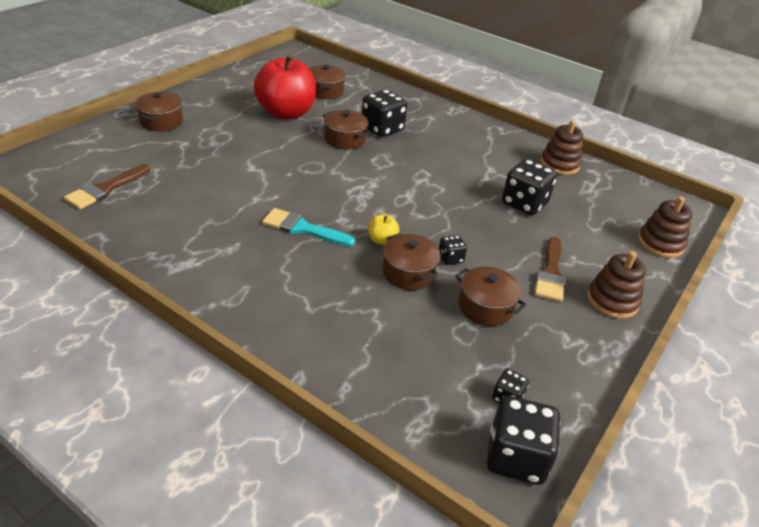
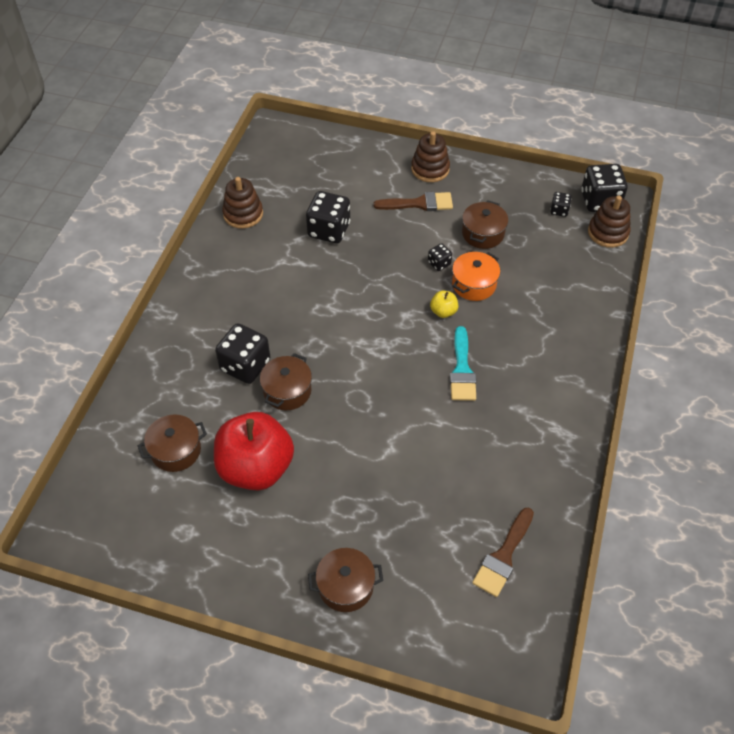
camera: 105 degrees left, 15 degrees up
(106, 189) = (503, 556): brown brush -> brown brush turned 105 degrees clockwise
(408, 273) = (474, 284): brown pot -> orange pot
(660, 243) = (339, 146): brown stacking toy -> brown stacking toy (608, 233)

TASK TO COMPLETE: Return each line from the material that includes the string "brown".

EXERCISE ANSWER:
(106, 189) = (503, 556): brown brush -> brown brush turned 105 degrees clockwise
(408, 273) = (474, 284): brown pot -> orange pot
(660, 243) = (339, 146): brown stacking toy -> brown stacking toy (608, 233)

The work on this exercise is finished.